### [Goal of the exercise]
For each line of the data below that holds "MATRIX", copy the line.

### [Excerpts from a dataset]
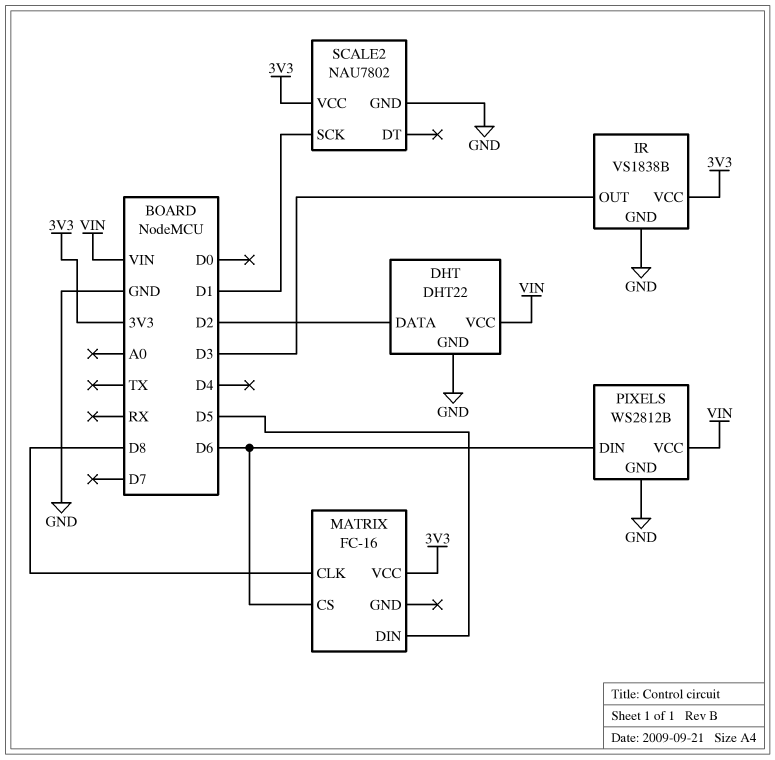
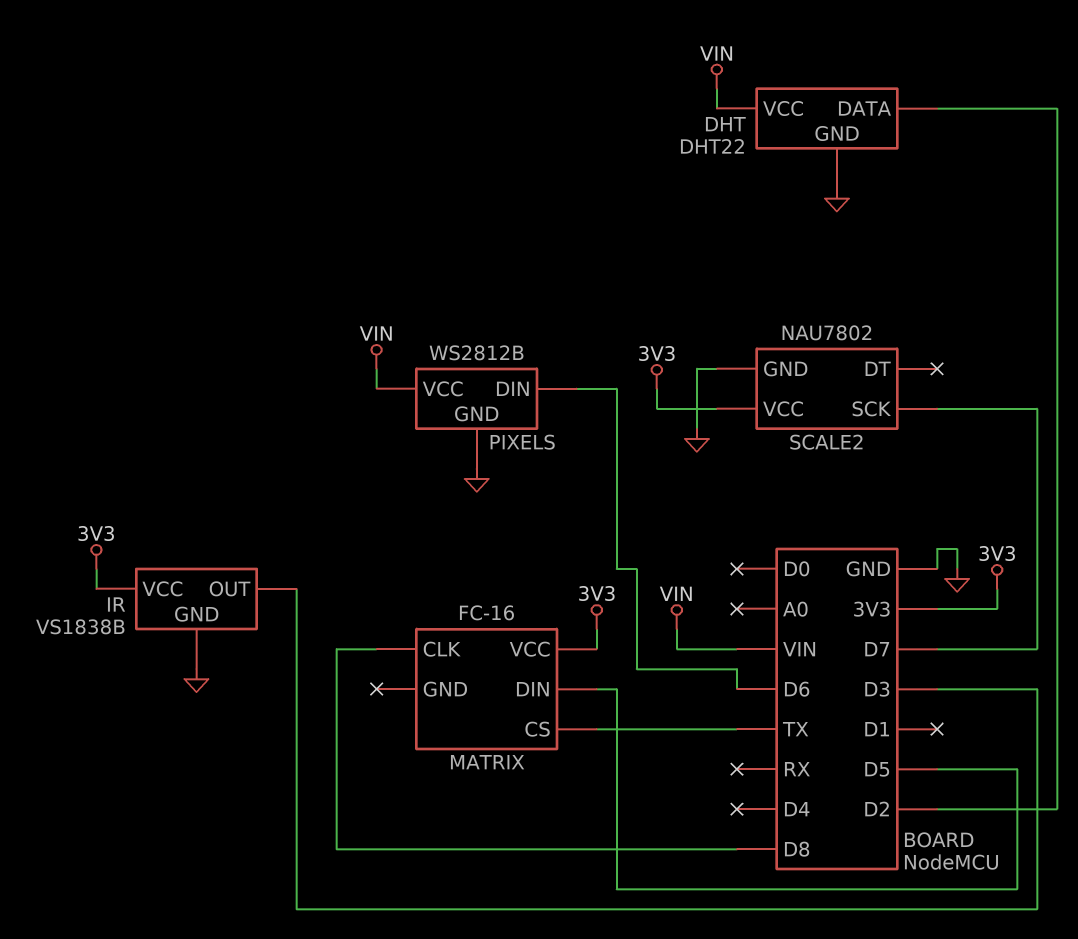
MATRIX pin CS: D6 -> TX
SCALE2 pin SCK: D1 -> D7

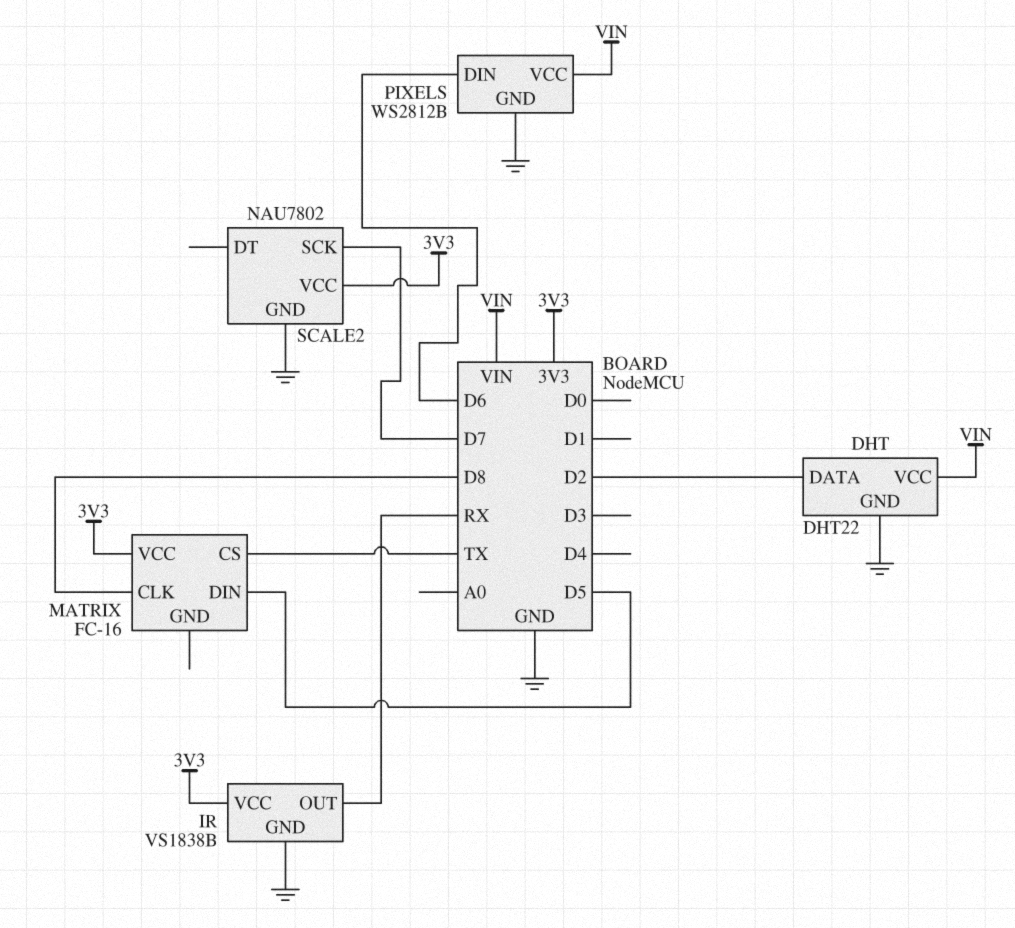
IR pin OUT: D3 -> RX

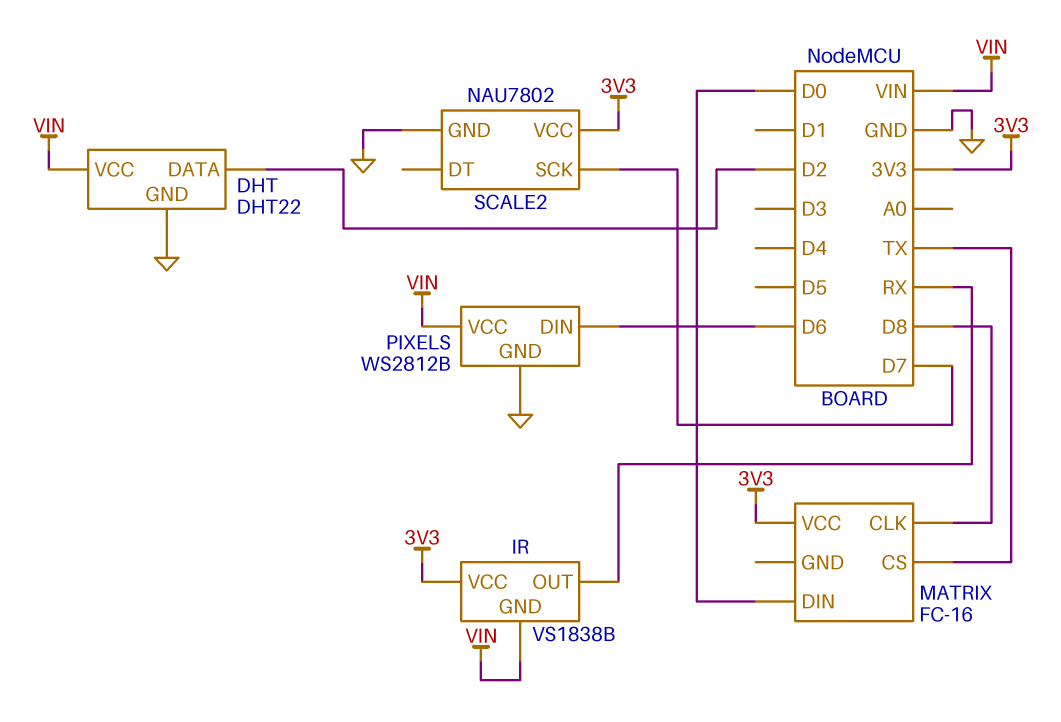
IR pin GND: GND -> VIN
MATRIX pin DIN: D5 -> D0

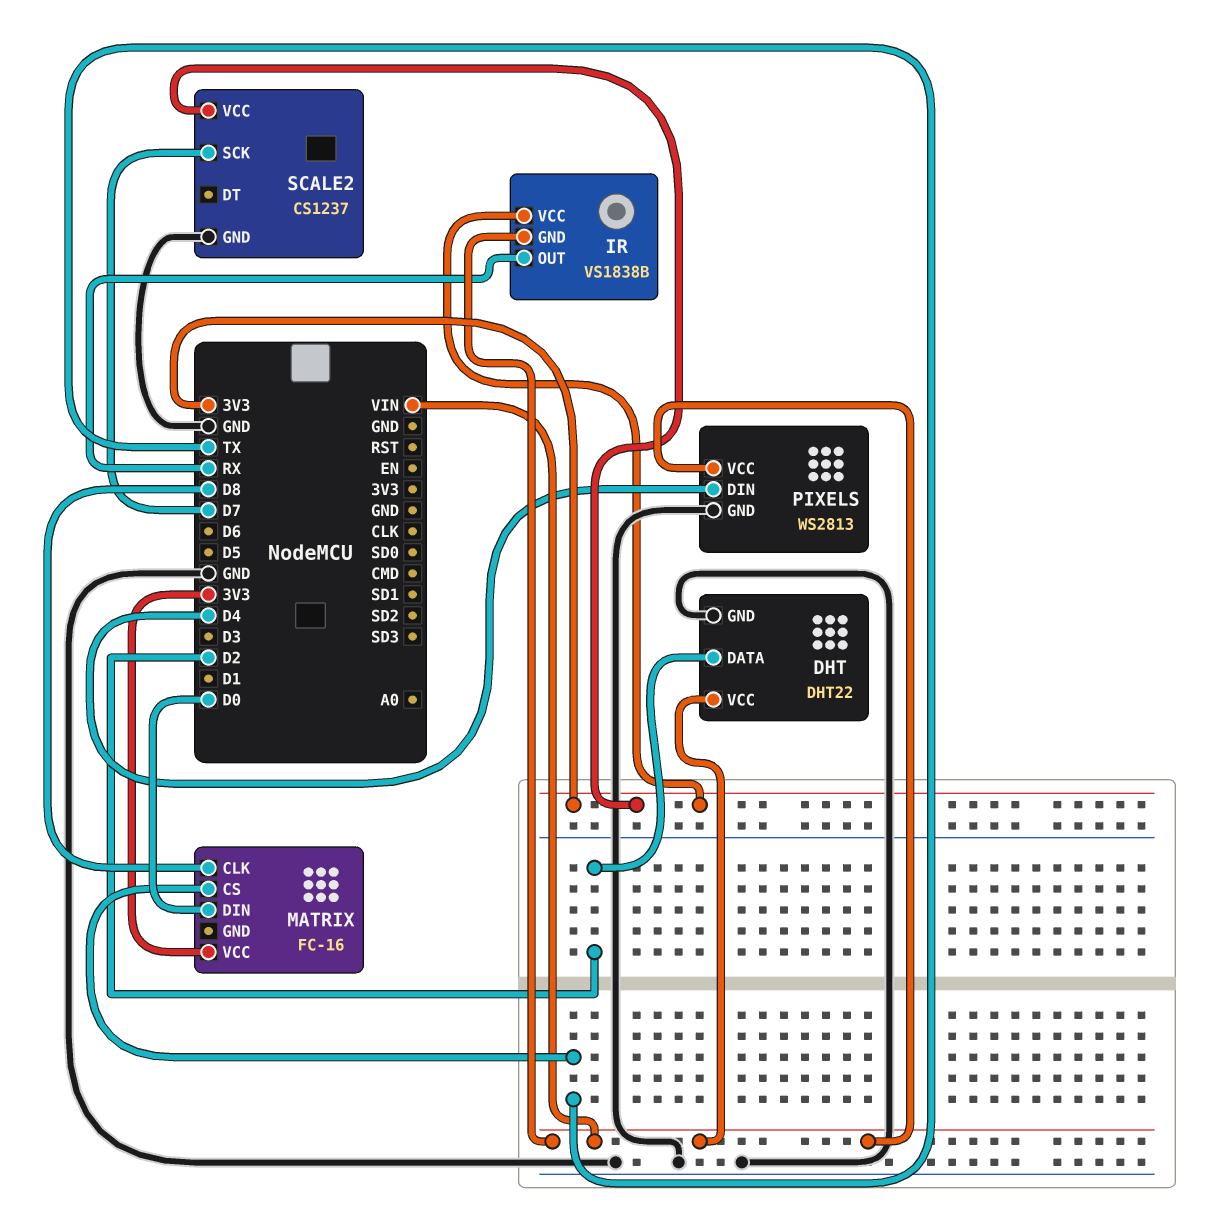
PIXELS: WS2812B -> WS2813
PIXELS pin DIN: D6 -> D4
SCALE2: NAU7802 -> CS1237

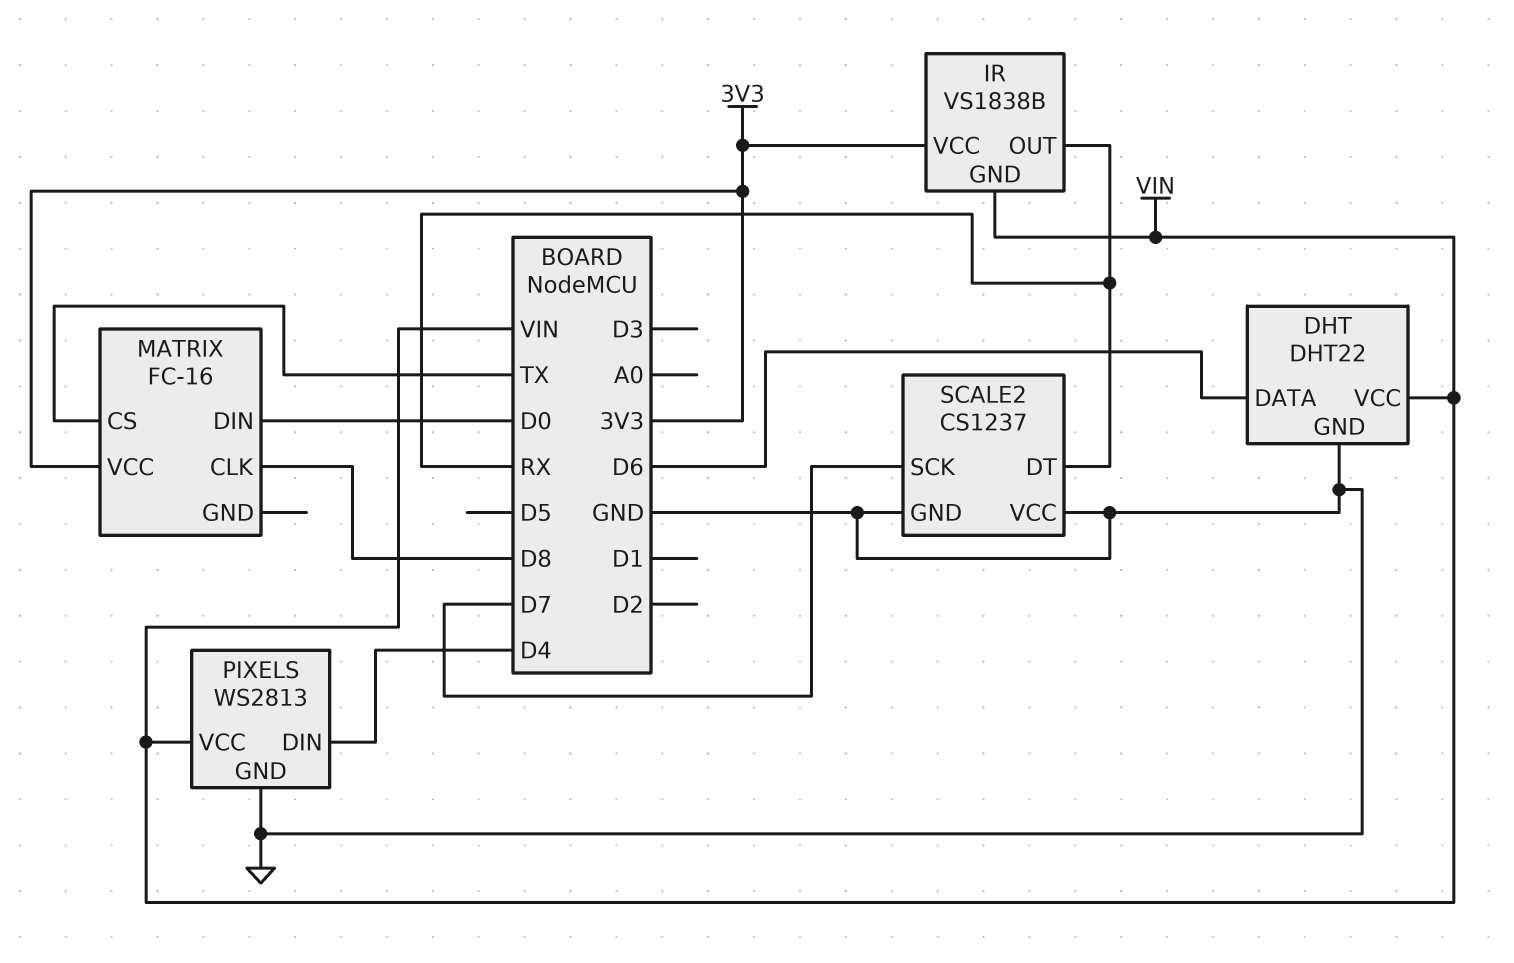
DHT pin DATA: D2 -> D6
SCALE2 pin DT: none -> RX
SCALE2 pin VCC: 3V3 -> GND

### [Response area]
MATRIX pin CS: D6 -> TX
MATRIX pin DIN: D5 -> D0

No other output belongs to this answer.